From the records below, copy out each line that has the word "rosa".
--- INPUT FOR THIS TASK Enclosed Below ---
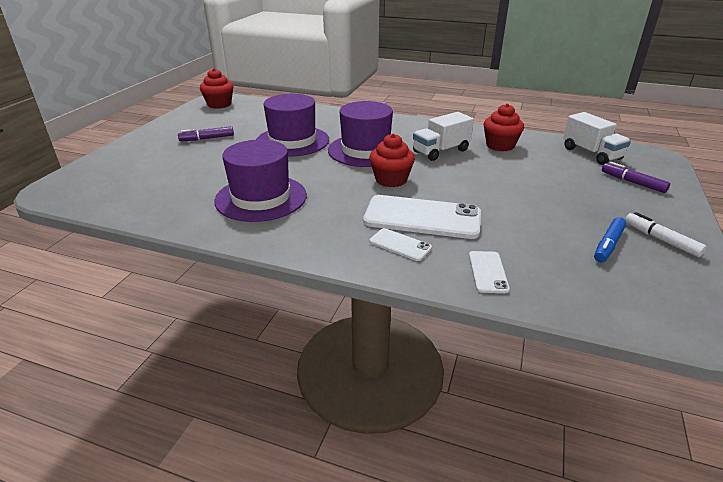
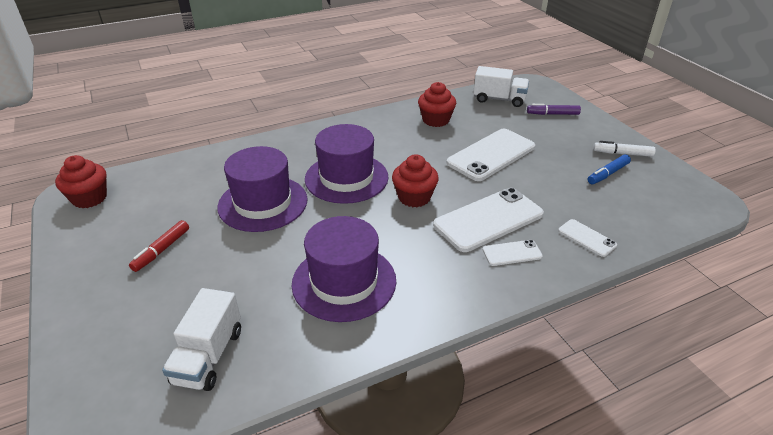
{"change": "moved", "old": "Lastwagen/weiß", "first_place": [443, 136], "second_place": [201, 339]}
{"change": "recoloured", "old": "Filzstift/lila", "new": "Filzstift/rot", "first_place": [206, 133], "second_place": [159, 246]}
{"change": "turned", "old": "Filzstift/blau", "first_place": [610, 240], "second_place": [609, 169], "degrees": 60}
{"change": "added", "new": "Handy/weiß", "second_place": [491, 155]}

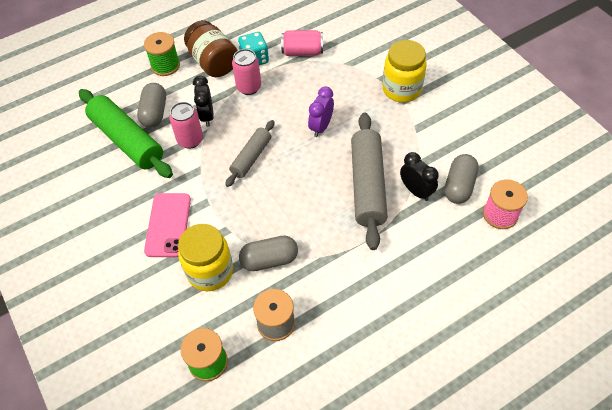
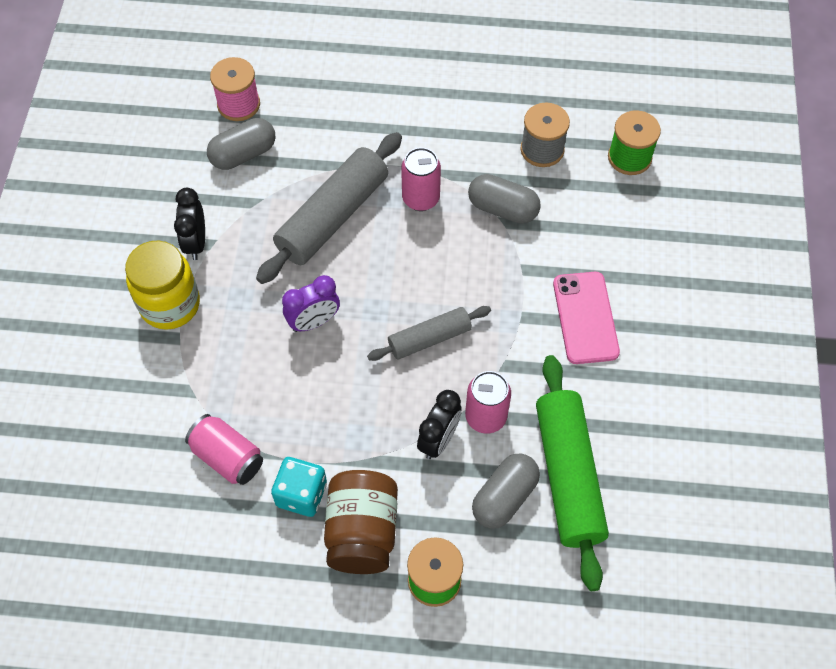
{"change": "moved", "old": "Dose/rosa", "first_place": [246, 72], "second_place": [421, 179]}
{"change": "moved", "old": "Wecker/schwarz", "first_place": [419, 176], "second_place": [189, 224]}
{"change": "turned", "old": "Handy/rosa", "first_place": [167, 225], "second_place": [586, 318], "degrees": -45}
{"change": "removed", "old": "Einmachglas/gelb", "first_place": [205, 257]}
--- End of Enclosed INPUT FOR THIS TASK ---
_EXERCISE SOLUTION_
{"change": "moved", "old": "Dose/rosa", "first_place": [246, 72], "second_place": [421, 179]}
{"change": "turned", "old": "Handy/rosa", "first_place": [167, 225], "second_place": [586, 318], "degrees": -45}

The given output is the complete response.